===== Data =====
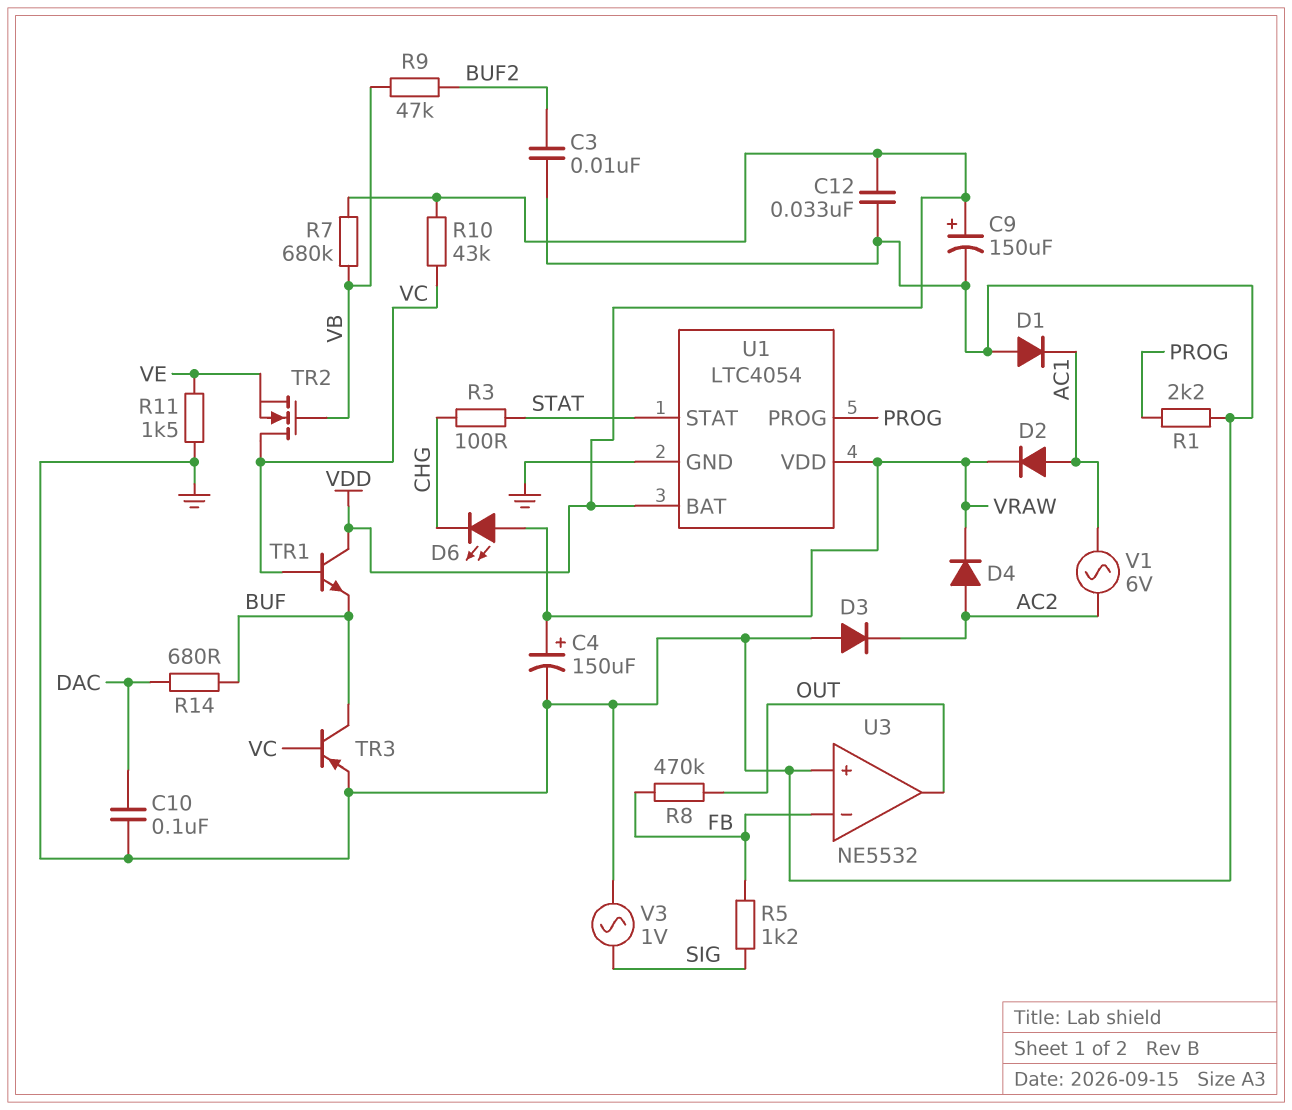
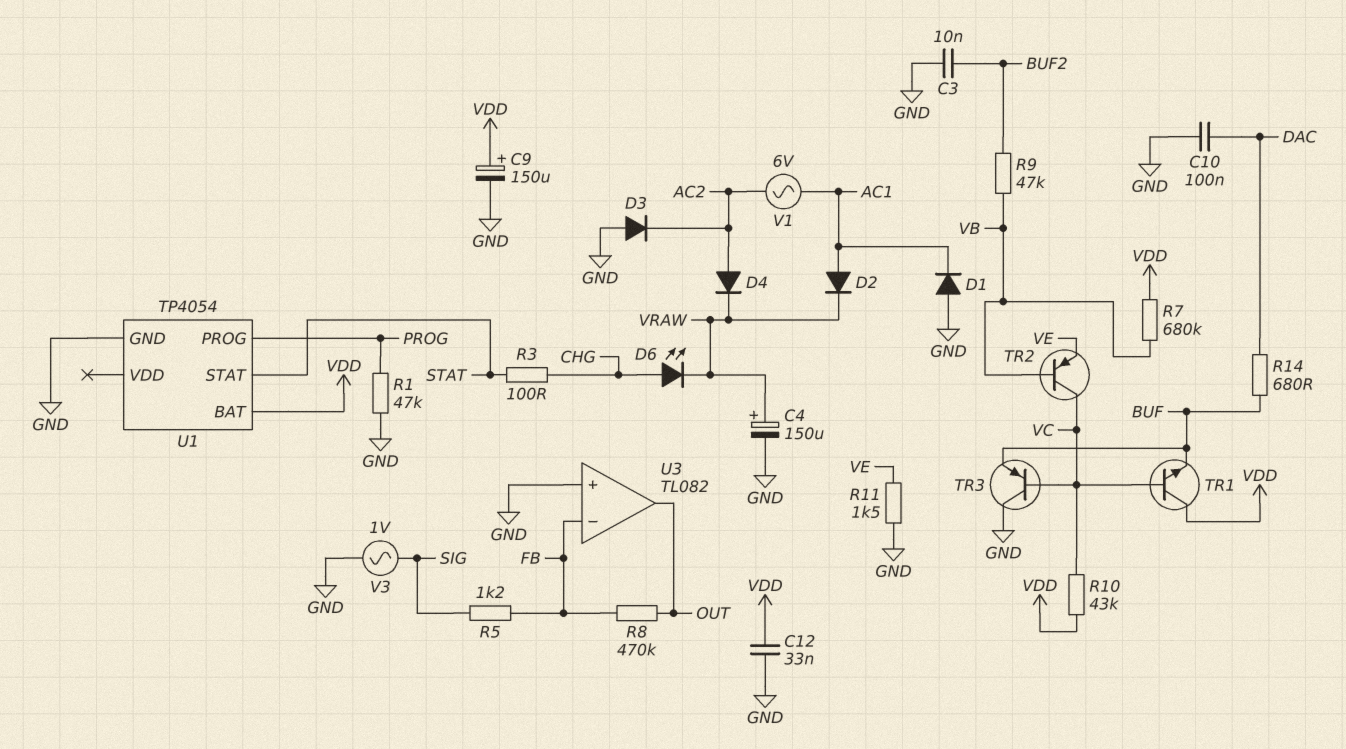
D6: LED (A VRAW, K CHG) -> LED (A CHG, K VRAW)
R1: 2.2k (GND, PROG) -> 47k (GND, PROG)
TR2: NMOS (G VB, D VC, S VE) -> PNP (B VB, C VC, E VE)
TR3: PNP (B VC, C BUF, E GND) -> PNP (B VC, C GND, E BUF)
U1: LTC4054 -> TP4054
U1 pin VDD: VRAW -> none
U3: NE5532 -> TL082

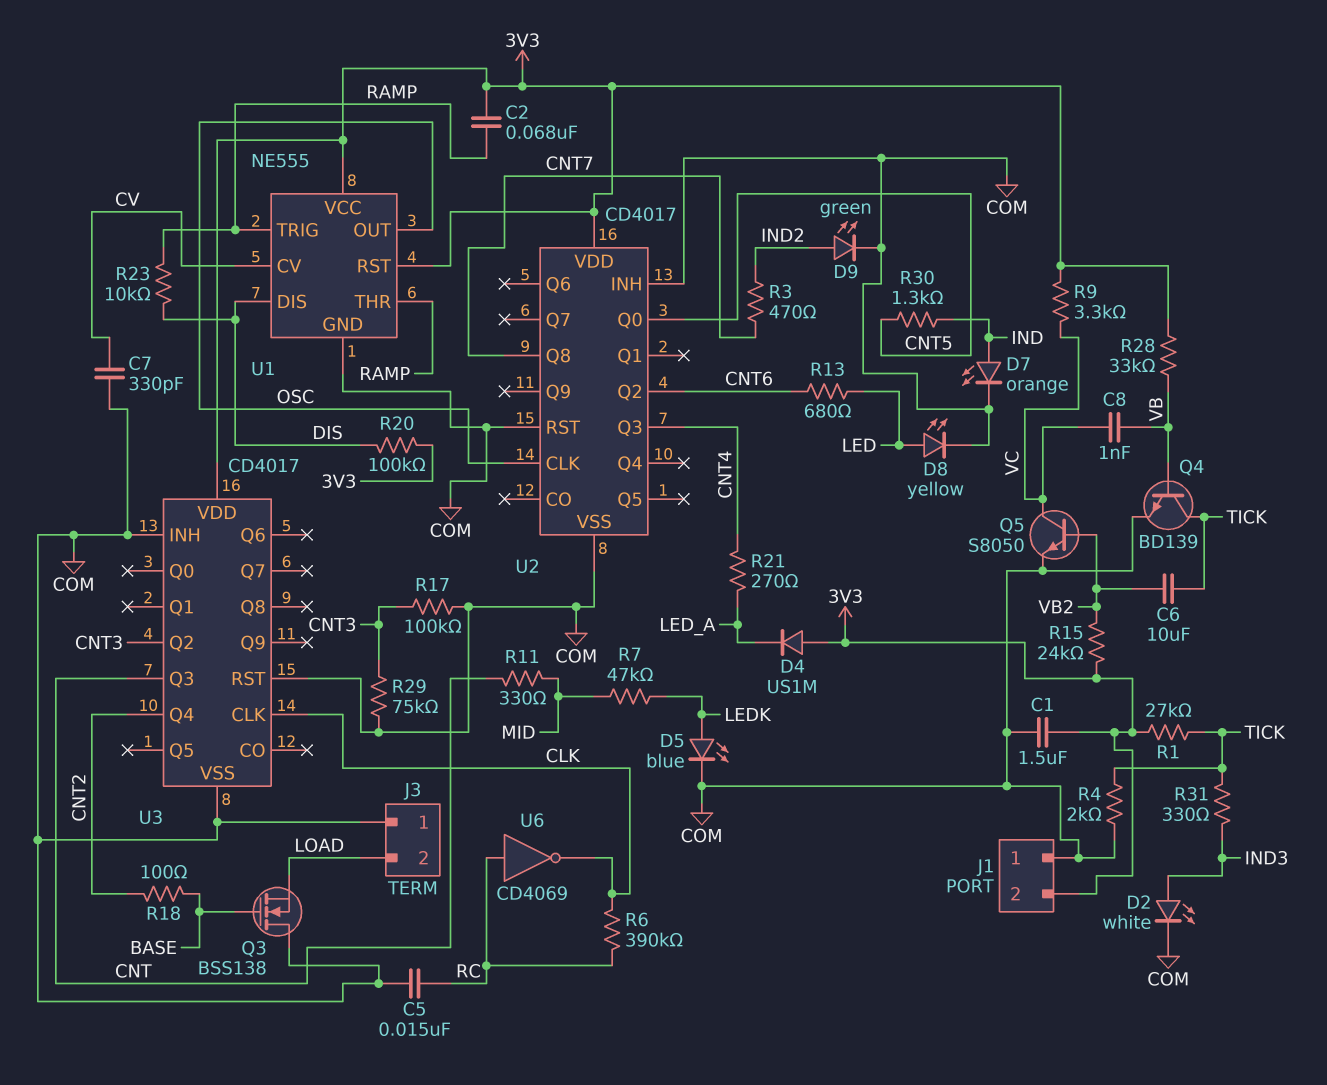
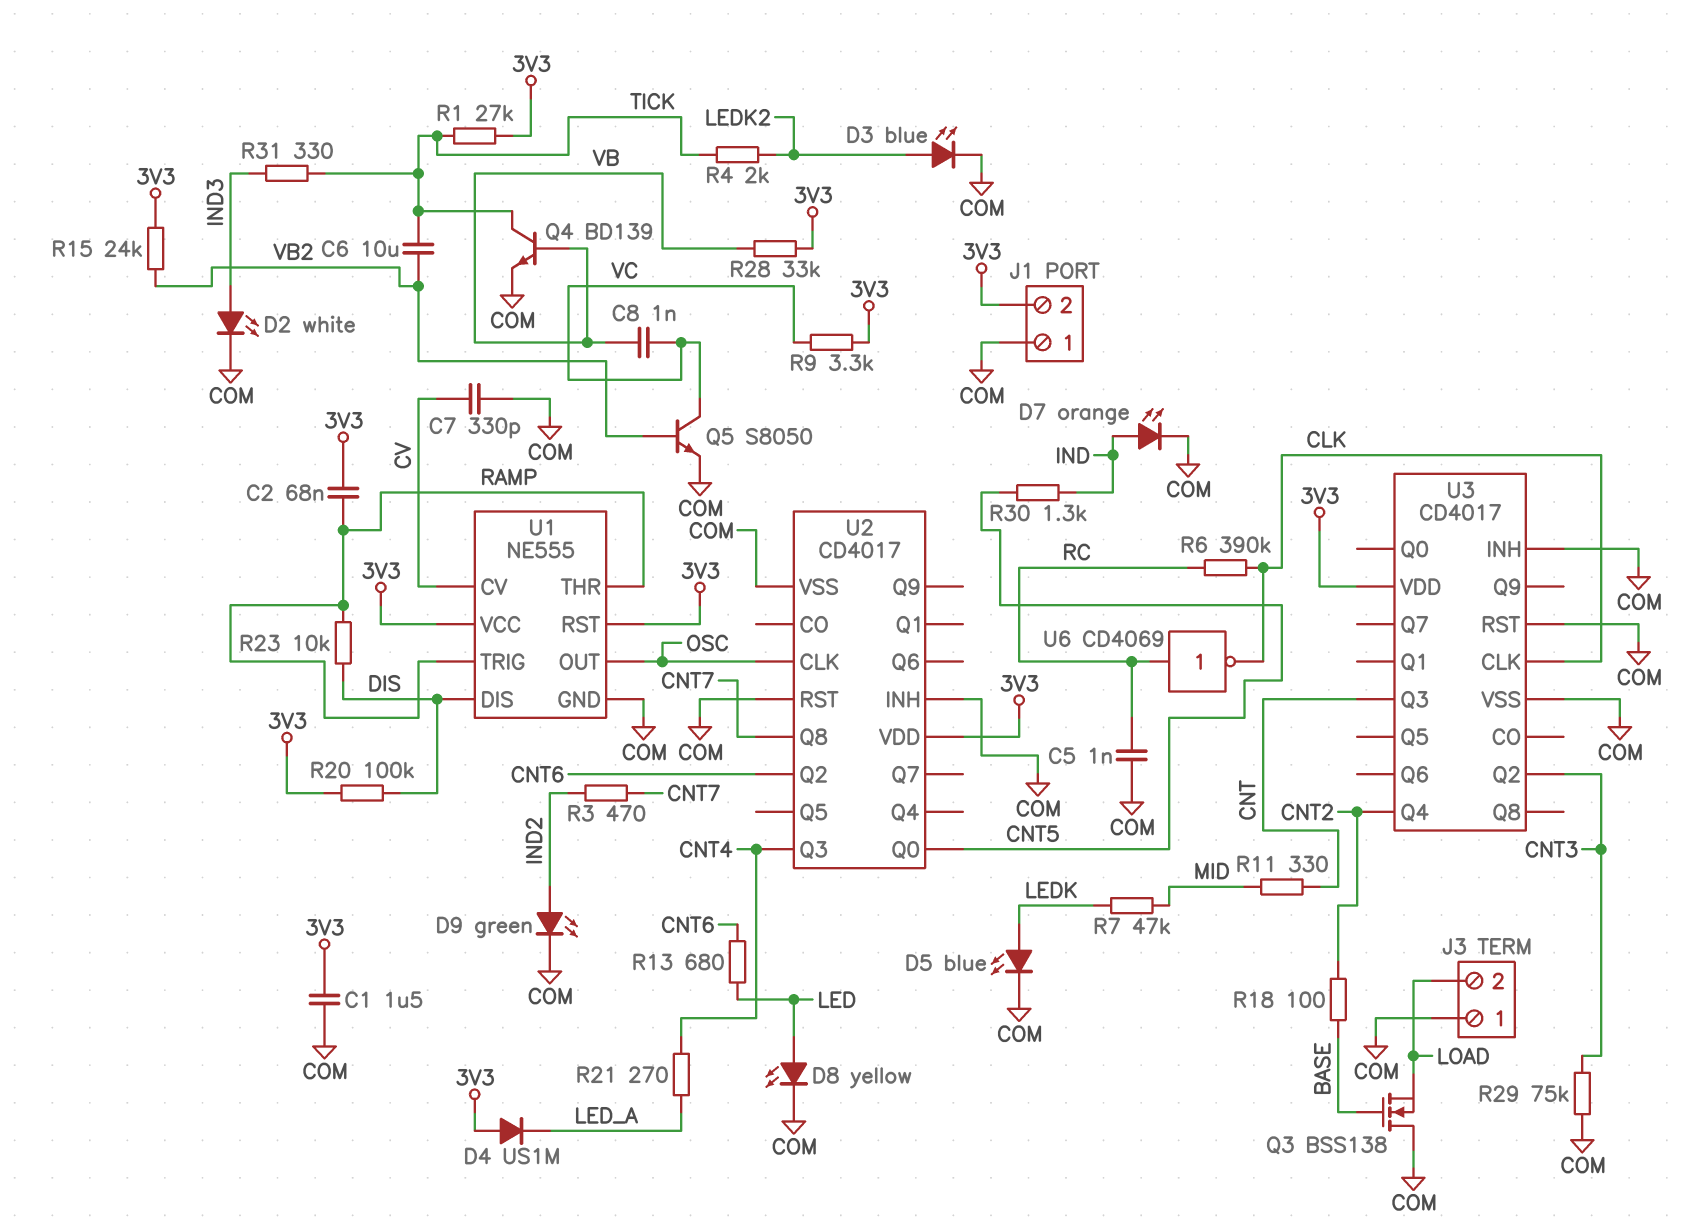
C5: 15nF (COM, RC) -> 1nF (COM, RC)
D3: none -> LED blue (A LEDK2, K COM)
R4: 2k (COM, TICK) -> 2k (LEDK2, TICK)
R17: 100k (CNT3, COM) -> none

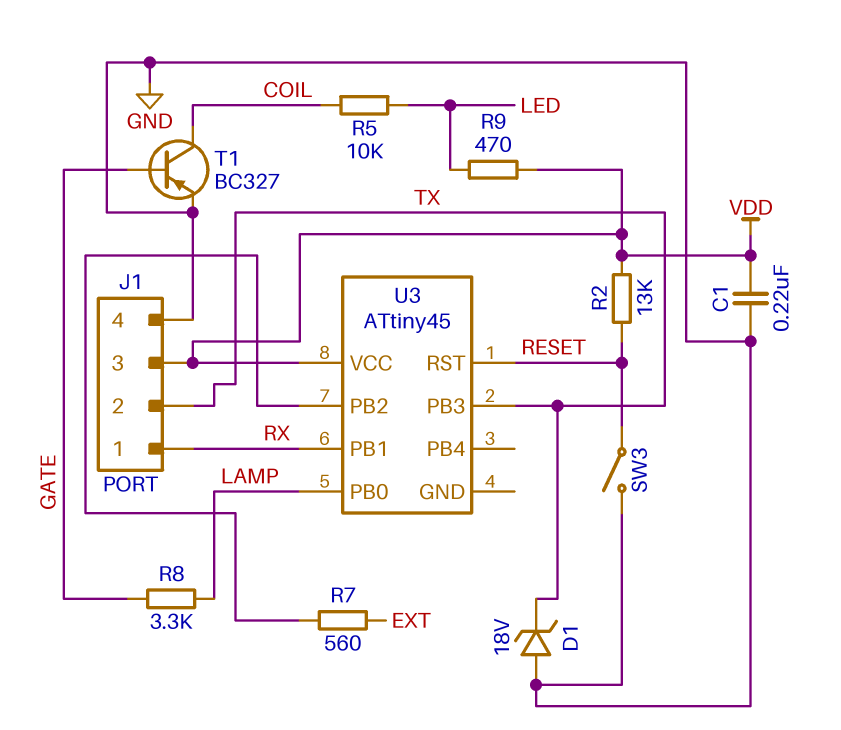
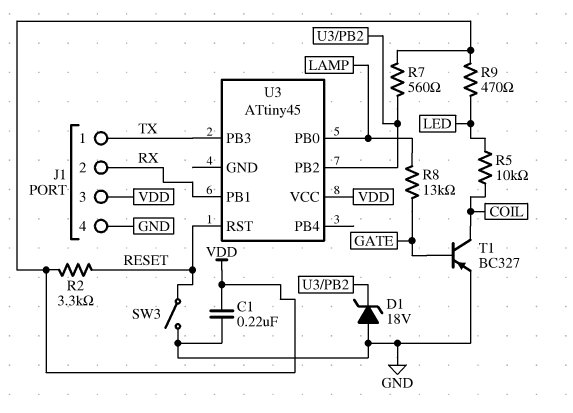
D1: zener 18V (A GND, K TX) -> zener 18V (A GND, K U3/PB2)
J1 pin 1: RX -> TX
J1 pin 2: TX -> RX
R2: 13k (RESET, VDD) -> 3.3k (RESET, VDD)
R7: 560 (EXT, U3/PB2) -> 560 (U3/PB2, VDD)
R8: 3.3k (GATE, LAMP) -> 13k (GATE, LAMP)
=====
» Directions for this task
Could you repeat exactly the lines from the first one of the records above through the line containing "U1 pin VDD: VRAW -> none", leaving out any pictures?

» Exercise result
D6: LED (A VRAW, K CHG) -> LED (A CHG, K VRAW)
R1: 2.2k (GND, PROG) -> 47k (GND, PROG)
TR2: NMOS (G VB, D VC, S VE) -> PNP (B VB, C VC, E VE)
TR3: PNP (B VC, C BUF, E GND) -> PNP (B VC, C GND, E BUF)
U1: LTC4054 -> TP4054
U1 pin VDD: VRAW -> none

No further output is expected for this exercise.